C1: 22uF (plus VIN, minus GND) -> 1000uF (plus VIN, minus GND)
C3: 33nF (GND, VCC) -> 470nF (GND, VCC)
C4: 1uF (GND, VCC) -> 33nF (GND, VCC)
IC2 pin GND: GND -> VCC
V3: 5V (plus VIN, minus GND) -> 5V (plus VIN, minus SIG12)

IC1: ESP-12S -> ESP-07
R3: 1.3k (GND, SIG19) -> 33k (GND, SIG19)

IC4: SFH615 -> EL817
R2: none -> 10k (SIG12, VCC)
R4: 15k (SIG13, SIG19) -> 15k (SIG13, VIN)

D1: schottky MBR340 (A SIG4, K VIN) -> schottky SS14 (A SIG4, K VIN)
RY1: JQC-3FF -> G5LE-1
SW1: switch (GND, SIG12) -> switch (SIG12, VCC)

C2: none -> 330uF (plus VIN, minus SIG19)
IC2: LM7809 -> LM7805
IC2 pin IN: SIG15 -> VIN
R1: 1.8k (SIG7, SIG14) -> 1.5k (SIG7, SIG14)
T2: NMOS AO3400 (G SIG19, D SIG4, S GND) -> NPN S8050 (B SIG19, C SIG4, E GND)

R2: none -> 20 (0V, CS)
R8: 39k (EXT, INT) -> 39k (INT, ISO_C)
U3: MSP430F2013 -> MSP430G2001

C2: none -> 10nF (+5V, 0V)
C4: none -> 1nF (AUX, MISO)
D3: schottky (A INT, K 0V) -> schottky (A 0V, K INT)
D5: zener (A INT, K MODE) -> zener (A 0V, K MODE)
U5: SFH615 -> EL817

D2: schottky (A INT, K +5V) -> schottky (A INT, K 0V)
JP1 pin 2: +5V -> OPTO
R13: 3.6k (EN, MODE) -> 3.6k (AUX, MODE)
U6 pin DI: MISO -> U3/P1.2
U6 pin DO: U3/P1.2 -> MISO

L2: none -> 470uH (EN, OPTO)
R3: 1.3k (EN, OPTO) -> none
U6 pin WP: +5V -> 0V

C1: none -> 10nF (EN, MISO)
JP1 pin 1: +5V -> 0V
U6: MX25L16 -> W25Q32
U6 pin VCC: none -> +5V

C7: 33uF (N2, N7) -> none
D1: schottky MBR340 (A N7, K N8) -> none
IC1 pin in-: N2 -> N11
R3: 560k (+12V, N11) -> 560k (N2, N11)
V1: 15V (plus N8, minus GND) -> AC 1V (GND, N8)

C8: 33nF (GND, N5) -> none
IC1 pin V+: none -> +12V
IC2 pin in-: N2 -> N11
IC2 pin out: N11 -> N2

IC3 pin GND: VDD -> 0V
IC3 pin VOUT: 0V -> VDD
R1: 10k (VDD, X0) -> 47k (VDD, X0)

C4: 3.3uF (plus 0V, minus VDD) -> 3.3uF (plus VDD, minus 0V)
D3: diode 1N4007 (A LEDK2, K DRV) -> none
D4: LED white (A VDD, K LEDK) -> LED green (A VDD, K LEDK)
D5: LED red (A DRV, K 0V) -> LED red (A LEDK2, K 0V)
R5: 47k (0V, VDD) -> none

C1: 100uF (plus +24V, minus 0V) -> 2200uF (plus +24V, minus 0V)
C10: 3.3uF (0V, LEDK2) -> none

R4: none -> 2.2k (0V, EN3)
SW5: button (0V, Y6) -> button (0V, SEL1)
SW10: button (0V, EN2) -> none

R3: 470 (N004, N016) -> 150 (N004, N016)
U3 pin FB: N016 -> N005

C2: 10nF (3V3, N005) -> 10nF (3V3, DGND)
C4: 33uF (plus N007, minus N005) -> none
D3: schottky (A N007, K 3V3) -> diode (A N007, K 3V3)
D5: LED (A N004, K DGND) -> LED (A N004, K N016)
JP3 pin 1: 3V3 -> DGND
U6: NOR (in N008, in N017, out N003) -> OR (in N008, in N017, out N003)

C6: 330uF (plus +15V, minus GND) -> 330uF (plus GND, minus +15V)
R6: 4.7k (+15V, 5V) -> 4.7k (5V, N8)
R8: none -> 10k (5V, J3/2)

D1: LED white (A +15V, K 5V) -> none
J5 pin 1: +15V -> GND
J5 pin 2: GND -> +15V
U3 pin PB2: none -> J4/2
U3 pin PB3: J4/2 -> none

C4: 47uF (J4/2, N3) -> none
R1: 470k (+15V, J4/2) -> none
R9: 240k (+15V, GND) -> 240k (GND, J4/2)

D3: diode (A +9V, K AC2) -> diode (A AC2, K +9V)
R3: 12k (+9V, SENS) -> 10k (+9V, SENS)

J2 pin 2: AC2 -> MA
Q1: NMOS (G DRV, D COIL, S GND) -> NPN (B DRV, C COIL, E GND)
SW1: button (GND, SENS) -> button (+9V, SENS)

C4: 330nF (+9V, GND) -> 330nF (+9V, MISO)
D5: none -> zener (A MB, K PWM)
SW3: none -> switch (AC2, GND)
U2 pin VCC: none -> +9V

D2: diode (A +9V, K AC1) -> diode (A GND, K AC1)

- **Task to complete**: The lines above starting at the one that contains "U6 pin DI: MISO -> U3/P1.2" and ending at the one that contains "C4: 3.3uF (plus" must be transcribed exactly, and no other lines may appear.

- **Answer space**:
U6 pin DI: MISO -> U3/P1.2
U6 pin DO: U3/P1.2 -> MISO

L2: none -> 470uH (EN, OPTO)
R3: 1.3k (EN, OPTO) -> none
U6 pin WP: +5V -> 0V

C1: none -> 10nF (EN, MISO)
JP1 pin 1: +5V -> 0V
U6: MX25L16 -> W25Q32
U6 pin VCC: none -> +5V

C7: 33uF (N2, N7) -> none
D1: schottky MBR340 (A N7, K N8) -> none
IC1 pin in-: N2 -> N11
R3: 560k (+12V, N11) -> 560k (N2, N11)
V1: 15V (plus N8, minus GND) -> AC 1V (GND, N8)

C8: 33nF (GND, N5) -> none
IC1 pin V+: none -> +12V
IC2 pin in-: N2 -> N11
IC2 pin out: N11 -> N2

IC3 pin GND: VDD -> 0V
IC3 pin VOUT: 0V -> VDD
R1: 10k (VDD, X0) -> 47k (VDD, X0)

C4: 3.3uF (plus 0V, minus VDD) -> 3.3uF (plus VDD, minus 0V)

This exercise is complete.